Structured diff data:
____

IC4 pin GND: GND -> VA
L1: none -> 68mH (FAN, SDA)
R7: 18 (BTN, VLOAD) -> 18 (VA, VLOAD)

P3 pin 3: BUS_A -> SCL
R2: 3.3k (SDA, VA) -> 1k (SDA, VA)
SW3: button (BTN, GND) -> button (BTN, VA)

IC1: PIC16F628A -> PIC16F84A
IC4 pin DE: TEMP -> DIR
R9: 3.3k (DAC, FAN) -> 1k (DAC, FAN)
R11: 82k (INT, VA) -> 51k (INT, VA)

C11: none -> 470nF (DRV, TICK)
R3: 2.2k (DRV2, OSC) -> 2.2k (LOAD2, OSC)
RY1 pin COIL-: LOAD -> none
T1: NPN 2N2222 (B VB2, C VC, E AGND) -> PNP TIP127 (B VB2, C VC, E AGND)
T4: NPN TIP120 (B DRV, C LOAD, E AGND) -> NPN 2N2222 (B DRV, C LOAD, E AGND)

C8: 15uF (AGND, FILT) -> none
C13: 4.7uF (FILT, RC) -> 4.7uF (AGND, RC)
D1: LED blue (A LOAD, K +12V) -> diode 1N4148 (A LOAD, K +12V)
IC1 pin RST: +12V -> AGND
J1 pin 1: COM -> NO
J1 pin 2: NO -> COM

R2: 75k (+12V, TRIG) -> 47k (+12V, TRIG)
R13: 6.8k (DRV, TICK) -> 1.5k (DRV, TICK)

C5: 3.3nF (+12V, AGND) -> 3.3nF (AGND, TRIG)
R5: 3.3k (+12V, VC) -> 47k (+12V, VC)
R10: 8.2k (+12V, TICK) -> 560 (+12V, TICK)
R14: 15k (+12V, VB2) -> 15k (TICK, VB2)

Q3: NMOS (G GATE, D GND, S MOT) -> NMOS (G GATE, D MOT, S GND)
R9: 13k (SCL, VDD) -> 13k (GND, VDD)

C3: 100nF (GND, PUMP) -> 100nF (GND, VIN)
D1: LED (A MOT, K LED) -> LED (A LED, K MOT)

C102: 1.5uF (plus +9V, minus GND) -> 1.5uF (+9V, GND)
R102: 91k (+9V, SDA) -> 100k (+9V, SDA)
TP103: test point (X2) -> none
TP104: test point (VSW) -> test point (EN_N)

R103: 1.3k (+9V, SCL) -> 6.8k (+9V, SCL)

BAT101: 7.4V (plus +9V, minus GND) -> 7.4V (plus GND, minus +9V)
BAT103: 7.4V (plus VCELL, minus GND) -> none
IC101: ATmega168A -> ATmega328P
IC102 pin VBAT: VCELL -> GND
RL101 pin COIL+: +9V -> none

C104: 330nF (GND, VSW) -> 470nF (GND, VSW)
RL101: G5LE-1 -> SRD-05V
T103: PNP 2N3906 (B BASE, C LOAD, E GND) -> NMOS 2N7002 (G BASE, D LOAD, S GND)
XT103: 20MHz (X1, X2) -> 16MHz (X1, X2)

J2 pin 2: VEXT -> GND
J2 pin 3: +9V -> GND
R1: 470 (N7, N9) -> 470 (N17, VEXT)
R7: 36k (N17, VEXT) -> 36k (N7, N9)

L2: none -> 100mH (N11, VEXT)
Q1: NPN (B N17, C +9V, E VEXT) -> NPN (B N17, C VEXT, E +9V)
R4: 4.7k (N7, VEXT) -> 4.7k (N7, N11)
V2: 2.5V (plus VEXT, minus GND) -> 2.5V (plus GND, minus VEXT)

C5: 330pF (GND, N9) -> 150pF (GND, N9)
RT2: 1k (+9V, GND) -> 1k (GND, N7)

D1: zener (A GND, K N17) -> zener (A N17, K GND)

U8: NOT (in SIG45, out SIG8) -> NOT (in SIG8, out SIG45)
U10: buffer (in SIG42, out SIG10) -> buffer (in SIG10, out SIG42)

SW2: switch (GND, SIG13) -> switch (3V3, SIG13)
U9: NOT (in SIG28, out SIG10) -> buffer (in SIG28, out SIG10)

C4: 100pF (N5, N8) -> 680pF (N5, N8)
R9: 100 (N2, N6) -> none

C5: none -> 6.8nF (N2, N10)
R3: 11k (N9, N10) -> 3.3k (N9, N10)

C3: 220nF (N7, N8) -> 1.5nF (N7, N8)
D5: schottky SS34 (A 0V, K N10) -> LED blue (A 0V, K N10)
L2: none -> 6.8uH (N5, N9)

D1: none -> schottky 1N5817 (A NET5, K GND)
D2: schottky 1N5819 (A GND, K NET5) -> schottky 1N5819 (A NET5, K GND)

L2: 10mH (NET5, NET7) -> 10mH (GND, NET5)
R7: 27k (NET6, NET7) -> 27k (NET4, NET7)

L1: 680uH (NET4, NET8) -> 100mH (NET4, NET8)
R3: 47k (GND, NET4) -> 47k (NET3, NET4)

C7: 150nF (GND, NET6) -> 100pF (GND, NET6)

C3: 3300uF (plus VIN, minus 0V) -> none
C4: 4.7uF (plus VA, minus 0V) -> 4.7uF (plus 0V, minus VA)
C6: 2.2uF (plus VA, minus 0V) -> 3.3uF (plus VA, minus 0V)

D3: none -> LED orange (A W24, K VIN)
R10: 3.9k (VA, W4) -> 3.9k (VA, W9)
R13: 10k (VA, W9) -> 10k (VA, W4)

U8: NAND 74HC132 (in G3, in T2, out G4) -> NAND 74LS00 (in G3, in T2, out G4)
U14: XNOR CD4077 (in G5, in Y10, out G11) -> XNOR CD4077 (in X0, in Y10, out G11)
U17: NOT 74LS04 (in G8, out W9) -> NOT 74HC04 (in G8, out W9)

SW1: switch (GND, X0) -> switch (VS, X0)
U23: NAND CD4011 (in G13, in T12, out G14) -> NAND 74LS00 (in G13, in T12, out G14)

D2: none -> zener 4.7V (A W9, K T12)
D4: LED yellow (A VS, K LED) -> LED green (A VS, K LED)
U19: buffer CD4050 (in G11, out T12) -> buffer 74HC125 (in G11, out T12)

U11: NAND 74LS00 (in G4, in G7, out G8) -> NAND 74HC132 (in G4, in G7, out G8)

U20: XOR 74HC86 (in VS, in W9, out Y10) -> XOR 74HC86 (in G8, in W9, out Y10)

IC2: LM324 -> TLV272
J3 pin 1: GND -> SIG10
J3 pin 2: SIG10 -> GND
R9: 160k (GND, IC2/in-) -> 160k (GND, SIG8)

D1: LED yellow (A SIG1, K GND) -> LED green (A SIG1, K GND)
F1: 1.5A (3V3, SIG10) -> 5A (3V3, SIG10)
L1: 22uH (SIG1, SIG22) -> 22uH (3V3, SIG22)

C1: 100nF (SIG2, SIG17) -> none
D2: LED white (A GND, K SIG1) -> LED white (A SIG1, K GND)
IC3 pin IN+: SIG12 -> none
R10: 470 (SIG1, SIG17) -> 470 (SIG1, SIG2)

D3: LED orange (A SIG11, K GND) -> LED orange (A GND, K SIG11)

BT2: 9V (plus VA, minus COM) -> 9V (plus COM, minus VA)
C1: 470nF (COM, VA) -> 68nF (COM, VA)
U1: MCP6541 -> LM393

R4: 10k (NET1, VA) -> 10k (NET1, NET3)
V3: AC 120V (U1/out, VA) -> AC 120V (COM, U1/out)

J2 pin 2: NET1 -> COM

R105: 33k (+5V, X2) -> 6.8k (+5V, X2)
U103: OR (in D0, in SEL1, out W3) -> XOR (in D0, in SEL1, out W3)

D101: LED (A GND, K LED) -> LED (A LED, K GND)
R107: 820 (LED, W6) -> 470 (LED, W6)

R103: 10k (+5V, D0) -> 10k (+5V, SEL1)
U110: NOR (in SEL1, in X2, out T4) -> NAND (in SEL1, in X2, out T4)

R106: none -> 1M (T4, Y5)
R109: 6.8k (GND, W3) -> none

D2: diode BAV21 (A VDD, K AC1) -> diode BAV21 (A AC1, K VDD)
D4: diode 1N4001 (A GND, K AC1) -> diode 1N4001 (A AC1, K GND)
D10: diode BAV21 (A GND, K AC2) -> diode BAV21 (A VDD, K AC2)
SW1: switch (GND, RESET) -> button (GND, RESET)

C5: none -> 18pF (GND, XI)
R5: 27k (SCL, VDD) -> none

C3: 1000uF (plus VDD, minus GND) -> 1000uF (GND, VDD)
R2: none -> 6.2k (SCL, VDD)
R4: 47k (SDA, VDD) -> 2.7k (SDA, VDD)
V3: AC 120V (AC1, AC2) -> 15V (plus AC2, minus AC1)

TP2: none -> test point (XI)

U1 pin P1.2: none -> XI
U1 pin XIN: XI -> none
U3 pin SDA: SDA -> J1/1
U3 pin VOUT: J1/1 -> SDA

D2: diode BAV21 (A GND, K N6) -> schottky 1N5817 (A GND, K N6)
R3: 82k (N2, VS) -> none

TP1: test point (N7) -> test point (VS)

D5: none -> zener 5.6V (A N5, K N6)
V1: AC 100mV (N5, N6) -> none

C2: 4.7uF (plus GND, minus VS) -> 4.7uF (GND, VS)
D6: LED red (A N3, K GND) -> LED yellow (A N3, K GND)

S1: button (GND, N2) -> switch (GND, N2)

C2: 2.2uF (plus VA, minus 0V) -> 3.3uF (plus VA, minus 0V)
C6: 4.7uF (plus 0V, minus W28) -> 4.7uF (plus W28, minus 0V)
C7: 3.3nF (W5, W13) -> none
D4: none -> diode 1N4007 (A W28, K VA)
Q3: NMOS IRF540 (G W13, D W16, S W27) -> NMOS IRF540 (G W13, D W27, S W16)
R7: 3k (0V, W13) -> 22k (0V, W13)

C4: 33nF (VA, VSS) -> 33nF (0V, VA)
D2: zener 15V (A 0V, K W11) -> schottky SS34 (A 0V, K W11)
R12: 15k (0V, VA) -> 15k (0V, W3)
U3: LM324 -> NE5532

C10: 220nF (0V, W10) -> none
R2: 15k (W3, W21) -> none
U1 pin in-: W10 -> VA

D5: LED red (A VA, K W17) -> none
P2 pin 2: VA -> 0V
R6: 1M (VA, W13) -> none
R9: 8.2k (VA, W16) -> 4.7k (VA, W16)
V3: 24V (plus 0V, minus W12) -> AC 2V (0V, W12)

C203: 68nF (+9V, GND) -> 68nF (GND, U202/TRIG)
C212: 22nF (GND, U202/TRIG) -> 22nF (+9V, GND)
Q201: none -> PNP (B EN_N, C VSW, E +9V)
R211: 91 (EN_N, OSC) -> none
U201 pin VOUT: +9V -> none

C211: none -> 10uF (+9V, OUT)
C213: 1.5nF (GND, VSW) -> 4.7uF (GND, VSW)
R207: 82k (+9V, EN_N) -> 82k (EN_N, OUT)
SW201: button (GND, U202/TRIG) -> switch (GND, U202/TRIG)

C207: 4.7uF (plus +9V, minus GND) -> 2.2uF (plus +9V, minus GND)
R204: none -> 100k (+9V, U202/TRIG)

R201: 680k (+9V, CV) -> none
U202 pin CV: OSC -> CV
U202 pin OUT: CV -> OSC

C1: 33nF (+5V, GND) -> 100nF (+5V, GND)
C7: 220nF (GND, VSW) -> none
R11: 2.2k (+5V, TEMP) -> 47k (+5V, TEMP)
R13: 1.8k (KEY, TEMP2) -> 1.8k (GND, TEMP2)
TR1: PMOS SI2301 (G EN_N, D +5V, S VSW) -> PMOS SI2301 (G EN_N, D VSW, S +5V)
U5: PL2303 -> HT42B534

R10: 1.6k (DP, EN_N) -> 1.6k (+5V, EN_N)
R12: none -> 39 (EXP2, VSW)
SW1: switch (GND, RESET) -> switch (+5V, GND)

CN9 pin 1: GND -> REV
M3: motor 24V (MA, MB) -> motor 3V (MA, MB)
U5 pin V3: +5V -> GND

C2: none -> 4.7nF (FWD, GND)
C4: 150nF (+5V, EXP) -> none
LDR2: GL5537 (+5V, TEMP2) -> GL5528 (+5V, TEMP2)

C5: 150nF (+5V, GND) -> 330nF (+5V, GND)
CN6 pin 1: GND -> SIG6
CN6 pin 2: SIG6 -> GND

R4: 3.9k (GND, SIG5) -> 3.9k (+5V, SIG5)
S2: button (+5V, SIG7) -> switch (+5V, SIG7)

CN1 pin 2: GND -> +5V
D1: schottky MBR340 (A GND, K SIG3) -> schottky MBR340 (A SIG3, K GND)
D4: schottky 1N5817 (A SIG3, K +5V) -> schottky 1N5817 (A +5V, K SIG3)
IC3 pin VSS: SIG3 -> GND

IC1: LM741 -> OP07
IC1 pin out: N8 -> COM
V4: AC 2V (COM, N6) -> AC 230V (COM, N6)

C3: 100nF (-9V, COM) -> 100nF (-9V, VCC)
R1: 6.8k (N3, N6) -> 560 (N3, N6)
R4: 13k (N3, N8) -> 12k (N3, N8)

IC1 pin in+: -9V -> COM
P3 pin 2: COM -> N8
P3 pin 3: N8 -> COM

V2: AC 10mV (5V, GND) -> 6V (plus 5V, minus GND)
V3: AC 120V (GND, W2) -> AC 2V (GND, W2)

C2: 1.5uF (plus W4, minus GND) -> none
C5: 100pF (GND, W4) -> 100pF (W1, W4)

____

#### [What the task asks]
Looking back over the data above, restate word for word the lines that begin at the line with "SW201: button (GND, U202/TRIG)" and end at the line with "R11: 2.2k (+5V, TEMP) -> 47k (+5V, TEMP)", inclusive.

#### [Solution to this problem]
SW201: button (GND, U202/TRIG) -> switch (GND, U202/TRIG)

C207: 4.7uF (plus +9V, minus GND) -> 2.2uF (plus +9V, minus GND)
R204: none -> 100k (+9V, U202/TRIG)

R201: 680k (+9V, CV) -> none
U202 pin CV: OSC -> CV
U202 pin OUT: CV -> OSC

C1: 33nF (+5V, GND) -> 100nF (+5V, GND)
C7: 220nF (GND, VSW) -> none
R11: 2.2k (+5V, TEMP) -> 47k (+5V, TEMP)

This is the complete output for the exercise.